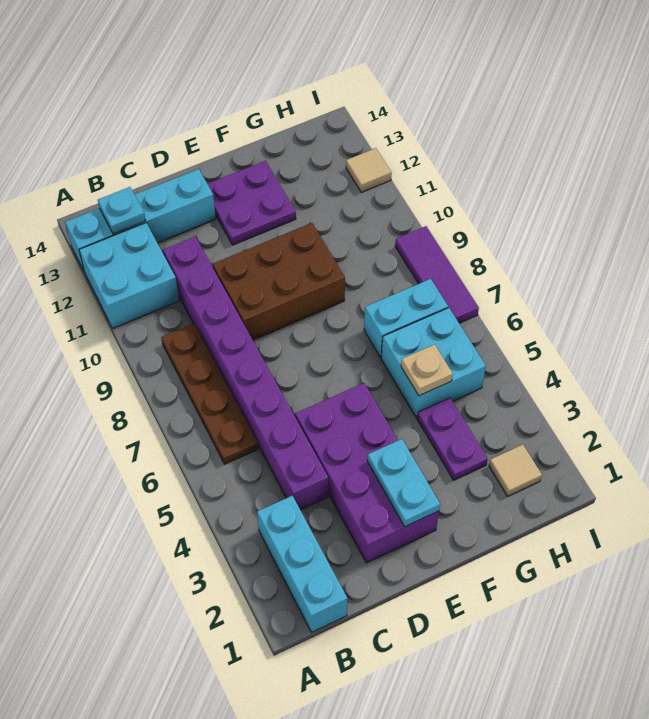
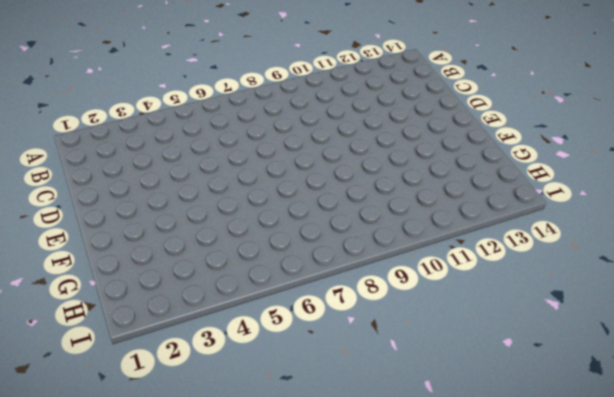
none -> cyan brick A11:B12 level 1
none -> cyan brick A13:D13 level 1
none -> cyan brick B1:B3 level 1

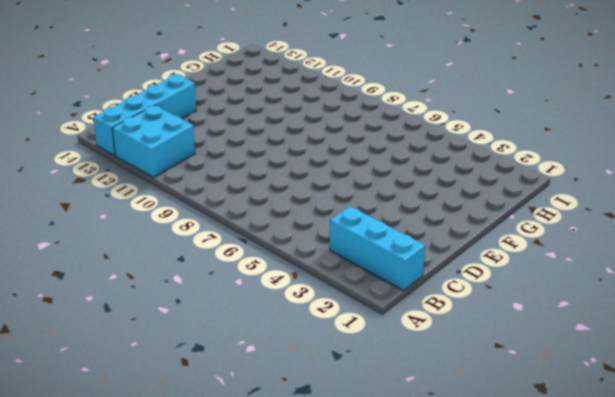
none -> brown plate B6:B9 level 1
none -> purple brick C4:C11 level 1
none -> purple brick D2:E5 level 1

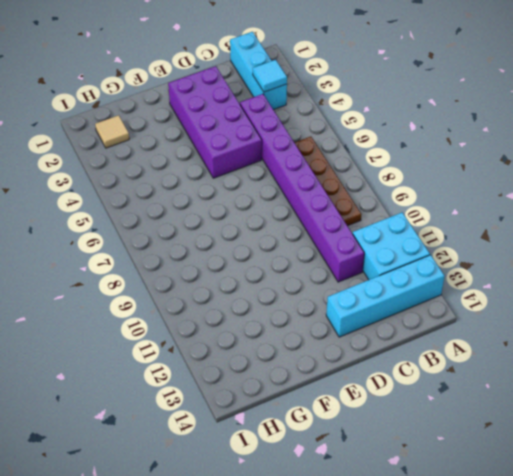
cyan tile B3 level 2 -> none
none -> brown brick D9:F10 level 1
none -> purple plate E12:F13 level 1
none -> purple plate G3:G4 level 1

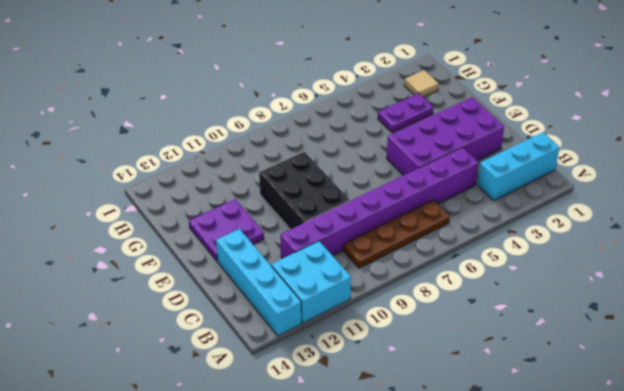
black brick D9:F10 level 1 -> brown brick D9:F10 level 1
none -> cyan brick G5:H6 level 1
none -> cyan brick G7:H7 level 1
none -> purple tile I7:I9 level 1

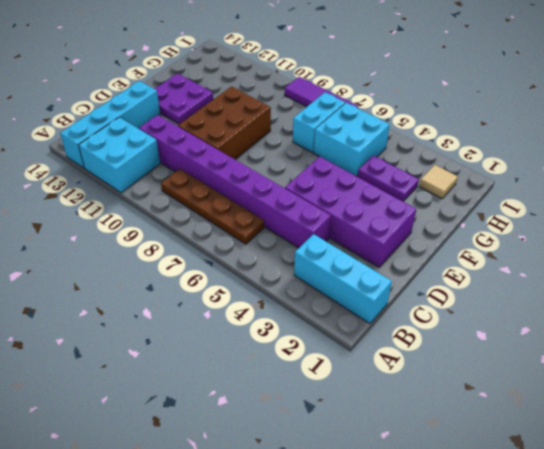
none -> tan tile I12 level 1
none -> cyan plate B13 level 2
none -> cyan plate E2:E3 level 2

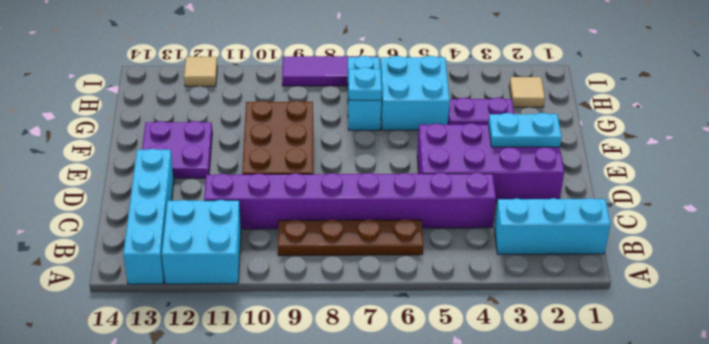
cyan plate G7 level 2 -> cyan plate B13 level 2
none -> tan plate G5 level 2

### EXERCISE
What lines in the listing above hold the string "brick"? List them.

### TASK RESULT
none -> cyan brick A11:B12 level 1
none -> cyan brick A13:D13 level 1
none -> cyan brick B1:B3 level 1
none -> purple brick C4:C11 level 1
none -> purple brick D2:E5 level 1
none -> brown brick D9:F10 level 1
black brick D9:F10 level 1 -> brown brick D9:F10 level 1
none -> cyan brick G5:H6 level 1
none -> cyan brick G7:H7 level 1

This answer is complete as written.